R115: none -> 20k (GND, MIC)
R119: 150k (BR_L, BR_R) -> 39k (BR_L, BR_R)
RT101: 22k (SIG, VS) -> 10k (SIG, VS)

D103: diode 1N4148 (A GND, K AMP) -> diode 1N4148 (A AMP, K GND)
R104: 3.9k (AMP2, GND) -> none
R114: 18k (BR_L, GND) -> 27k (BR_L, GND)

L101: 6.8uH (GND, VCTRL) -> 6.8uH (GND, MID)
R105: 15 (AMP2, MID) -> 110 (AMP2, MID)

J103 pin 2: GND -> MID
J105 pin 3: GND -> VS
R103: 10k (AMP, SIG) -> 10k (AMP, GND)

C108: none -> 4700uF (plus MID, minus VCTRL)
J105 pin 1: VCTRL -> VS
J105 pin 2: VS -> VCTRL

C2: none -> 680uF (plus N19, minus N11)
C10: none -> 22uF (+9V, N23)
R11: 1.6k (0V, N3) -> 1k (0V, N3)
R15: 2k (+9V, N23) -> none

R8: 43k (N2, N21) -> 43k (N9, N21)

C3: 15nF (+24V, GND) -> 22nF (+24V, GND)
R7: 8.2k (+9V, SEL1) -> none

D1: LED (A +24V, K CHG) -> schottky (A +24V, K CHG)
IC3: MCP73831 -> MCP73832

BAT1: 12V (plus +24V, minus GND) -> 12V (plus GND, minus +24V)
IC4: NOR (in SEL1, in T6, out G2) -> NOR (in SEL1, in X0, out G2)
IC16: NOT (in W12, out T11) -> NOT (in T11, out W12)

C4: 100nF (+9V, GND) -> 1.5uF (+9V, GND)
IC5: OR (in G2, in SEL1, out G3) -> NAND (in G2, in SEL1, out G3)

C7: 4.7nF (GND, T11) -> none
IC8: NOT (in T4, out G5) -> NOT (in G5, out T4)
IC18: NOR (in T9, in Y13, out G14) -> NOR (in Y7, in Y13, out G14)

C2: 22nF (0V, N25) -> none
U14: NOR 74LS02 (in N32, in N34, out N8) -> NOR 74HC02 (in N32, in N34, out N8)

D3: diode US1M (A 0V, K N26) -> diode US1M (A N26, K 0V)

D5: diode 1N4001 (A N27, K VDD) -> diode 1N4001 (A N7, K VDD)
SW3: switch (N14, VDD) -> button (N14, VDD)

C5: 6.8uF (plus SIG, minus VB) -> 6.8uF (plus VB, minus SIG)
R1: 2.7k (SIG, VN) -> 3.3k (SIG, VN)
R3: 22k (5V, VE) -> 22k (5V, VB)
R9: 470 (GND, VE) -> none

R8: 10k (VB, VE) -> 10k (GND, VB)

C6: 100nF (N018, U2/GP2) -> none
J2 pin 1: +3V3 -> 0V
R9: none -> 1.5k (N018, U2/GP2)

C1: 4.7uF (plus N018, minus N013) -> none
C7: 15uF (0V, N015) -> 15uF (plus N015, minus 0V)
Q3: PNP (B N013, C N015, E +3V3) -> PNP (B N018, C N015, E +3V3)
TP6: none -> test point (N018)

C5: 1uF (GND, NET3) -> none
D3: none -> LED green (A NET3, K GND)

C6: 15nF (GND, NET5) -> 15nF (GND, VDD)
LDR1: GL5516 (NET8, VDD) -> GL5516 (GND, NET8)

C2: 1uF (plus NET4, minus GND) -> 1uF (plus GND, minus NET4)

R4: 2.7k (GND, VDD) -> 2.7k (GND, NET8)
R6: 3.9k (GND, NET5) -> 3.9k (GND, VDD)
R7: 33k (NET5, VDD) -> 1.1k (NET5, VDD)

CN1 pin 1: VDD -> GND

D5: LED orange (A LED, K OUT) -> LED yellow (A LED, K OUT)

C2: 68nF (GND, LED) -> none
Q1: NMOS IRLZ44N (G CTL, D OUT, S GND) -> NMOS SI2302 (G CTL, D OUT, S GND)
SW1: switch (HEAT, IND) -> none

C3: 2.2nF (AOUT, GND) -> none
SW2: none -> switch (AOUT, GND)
****************
EXERCISE DETAILS » Word for word, give back all the lines above.

ANSWER SECTION »
R115: none -> 20k (GND, MIC)
R119: 150k (BR_L, BR_R) -> 39k (BR_L, BR_R)
RT101: 22k (SIG, VS) -> 10k (SIG, VS)

D103: diode 1N4148 (A GND, K AMP) -> diode 1N4148 (A AMP, K GND)
R104: 3.9k (AMP2, GND) -> none
R114: 18k (BR_L, GND) -> 27k (BR_L, GND)

L101: 6.8uH (GND, VCTRL) -> 6.8uH (GND, MID)
R105: 15 (AMP2, MID) -> 110 (AMP2, MID)

J103 pin 2: GND -> MID
J105 pin 3: GND -> VS
R103: 10k (AMP, SIG) -> 10k (AMP, GND)

C108: none -> 4700uF (plus MID, minus VCTRL)
J105 pin 1: VCTRL -> VS
J105 pin 2: VS -> VCTRL

C2: none -> 680uF (plus N19, minus N11)
C10: none -> 22uF (+9V, N23)
R11: 1.6k (0V, N3) -> 1k (0V, N3)
R15: 2k (+9V, N23) -> none

R8: 43k (N2, N21) -> 43k (N9, N21)

C3: 15nF (+24V, GND) -> 22nF (+24V, GND)
R7: 8.2k (+9V, SEL1) -> none

D1: LED (A +24V, K CHG) -> schottky (A +24V, K CHG)
IC3: MCP73831 -> MCP73832

BAT1: 12V (plus +24V, minus GND) -> 12V (plus GND, minus +24V)
IC4: NOR (in SEL1, in T6, out G2) -> NOR (in SEL1, in X0, out G2)
IC16: NOT (in W12, out T11) -> NOT (in T11, out W12)

C4: 100nF (+9V, GND) -> 1.5uF (+9V, GND)
IC5: OR (in G2, in SEL1, out G3) -> NAND (in G2, in SEL1, out G3)

C7: 4.7nF (GND, T11) -> none
IC8: NOT (in T4, out G5) -> NOT (in G5, out T4)
IC18: NOR (in T9, in Y13, out G14) -> NOR (in Y7, in Y13, out G14)

C2: 22nF (0V, N25) -> none
U14: NOR 74LS02 (in N32, in N34, out N8) -> NOR 74HC02 (in N32, in N34, out N8)

D3: diode US1M (A 0V, K N26) -> diode US1M (A N26, K 0V)

D5: diode 1N4001 (A N27, K VDD) -> diode 1N4001 (A N7, K VDD)
SW3: switch (N14, VDD) -> button (N14, VDD)

C5: 6.8uF (plus SIG, minus VB) -> 6.8uF (plus VB, minus SIG)
R1: 2.7k (SIG, VN) -> 3.3k (SIG, VN)
R3: 22k (5V, VE) -> 22k (5V, VB)
R9: 470 (GND, VE) -> none

R8: 10k (VB, VE) -> 10k (GND, VB)

C6: 100nF (N018, U2/GP2) -> none
J2 pin 1: +3V3 -> 0V
R9: none -> 1.5k (N018, U2/GP2)

C1: 4.7uF (plus N018, minus N013) -> none
C7: 15uF (0V, N015) -> 15uF (plus N015, minus 0V)
Q3: PNP (B N013, C N015, E +3V3) -> PNP (B N018, C N015, E +3V3)
TP6: none -> test point (N018)

C5: 1uF (GND, NET3) -> none
D3: none -> LED green (A NET3, K GND)

C6: 15nF (GND, NET5) -> 15nF (GND, VDD)
LDR1: GL5516 (NET8, VDD) -> GL5516 (GND, NET8)

C2: 1uF (plus NET4, minus GND) -> 1uF (plus GND, minus NET4)

R4: 2.7k (GND, VDD) -> 2.7k (GND, NET8)
R6: 3.9k (GND, NET5) -> 3.9k (GND, VDD)
R7: 33k (NET5, VDD) -> 1.1k (NET5, VDD)

CN1 pin 1: VDD -> GND

D5: LED orange (A LED, K OUT) -> LED yellow (A LED, K OUT)

C2: 68nF (GND, LED) -> none
Q1: NMOS IRLZ44N (G CTL, D OUT, S GND) -> NMOS SI2302 (G CTL, D OUT, S GND)
SW1: switch (HEAT, IND) -> none

C3: 2.2nF (AOUT, GND) -> none
SW2: none -> switch (AOUT, GND)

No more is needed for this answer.